**Exercise objective**
Nothing but the lines from the one containing "(303, 261) = (783, 322): orange" to the end of the data should be copied, exactly, and the pictures stay out.

**Supplied entries**
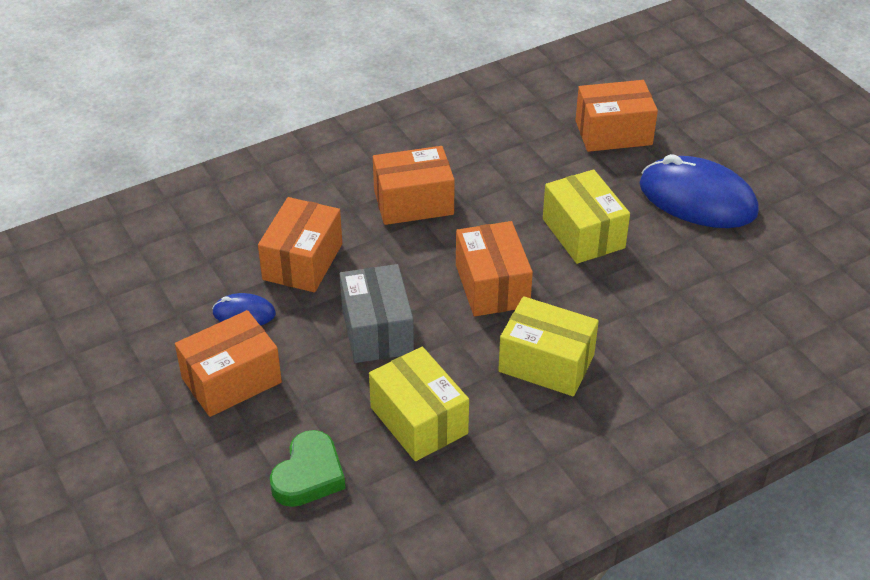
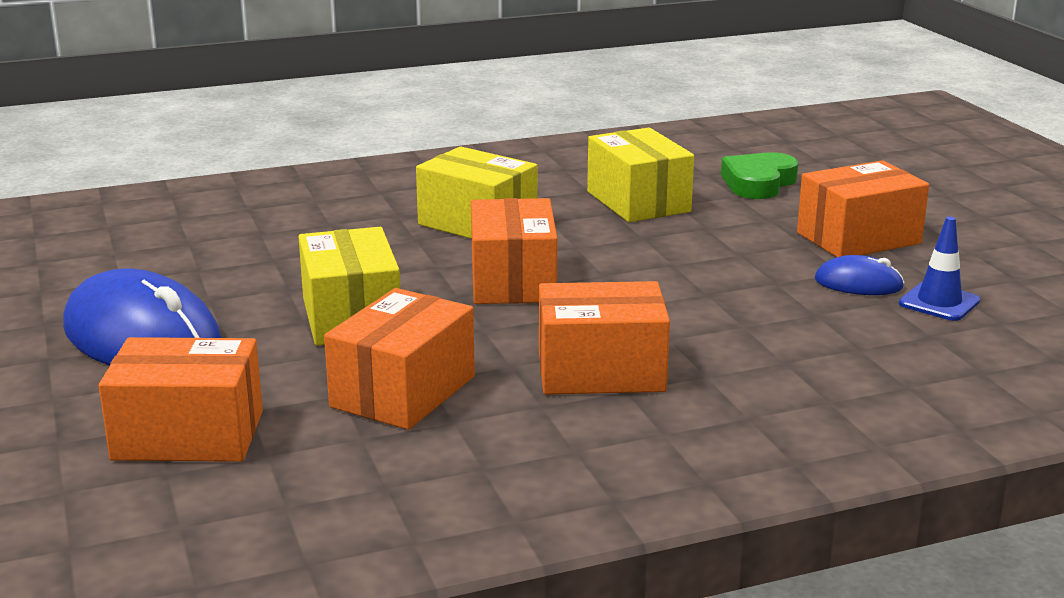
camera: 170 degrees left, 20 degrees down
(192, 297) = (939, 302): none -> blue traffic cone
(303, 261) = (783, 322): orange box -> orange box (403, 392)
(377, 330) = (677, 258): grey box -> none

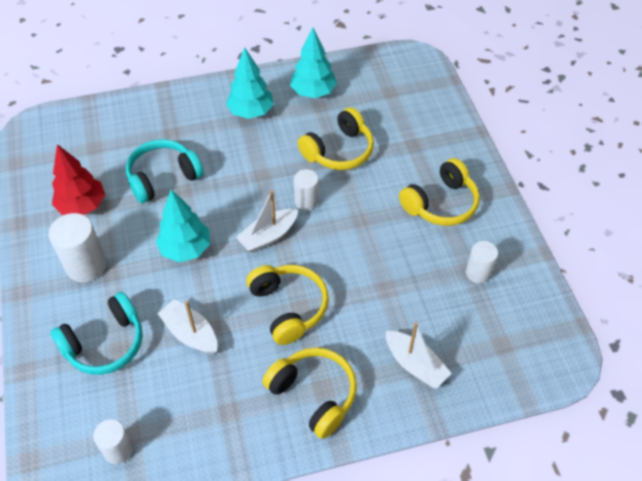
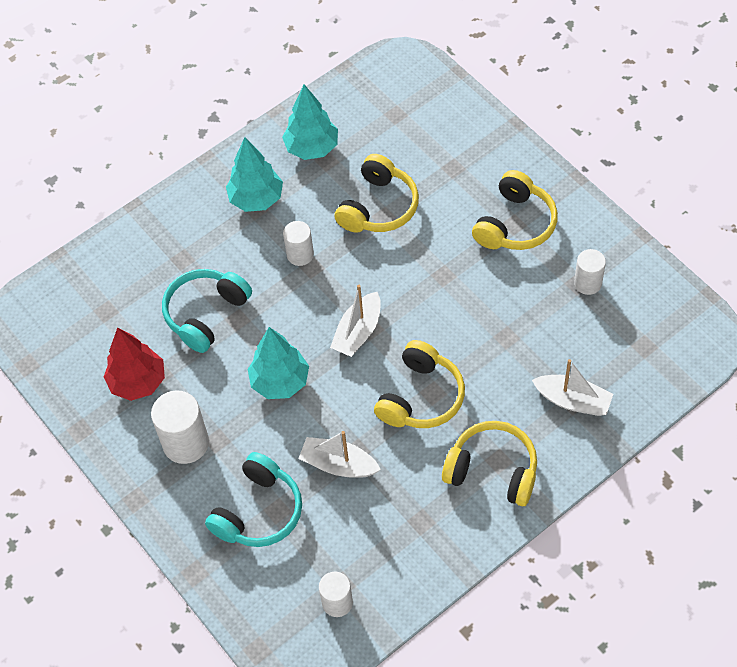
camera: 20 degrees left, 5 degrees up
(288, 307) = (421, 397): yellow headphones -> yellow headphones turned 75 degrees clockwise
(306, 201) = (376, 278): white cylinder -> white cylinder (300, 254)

**Output**
(303, 261) = (783, 322): orange box -> orange box (403, 392)
(377, 330) = (677, 258): grey box -> none

camera: 20 degrees left, 5 degrees up
(288, 307) = (421, 397): yellow headphones -> yellow headphones turned 75 degrees clockwise
(306, 201) = (376, 278): white cylinder -> white cylinder (300, 254)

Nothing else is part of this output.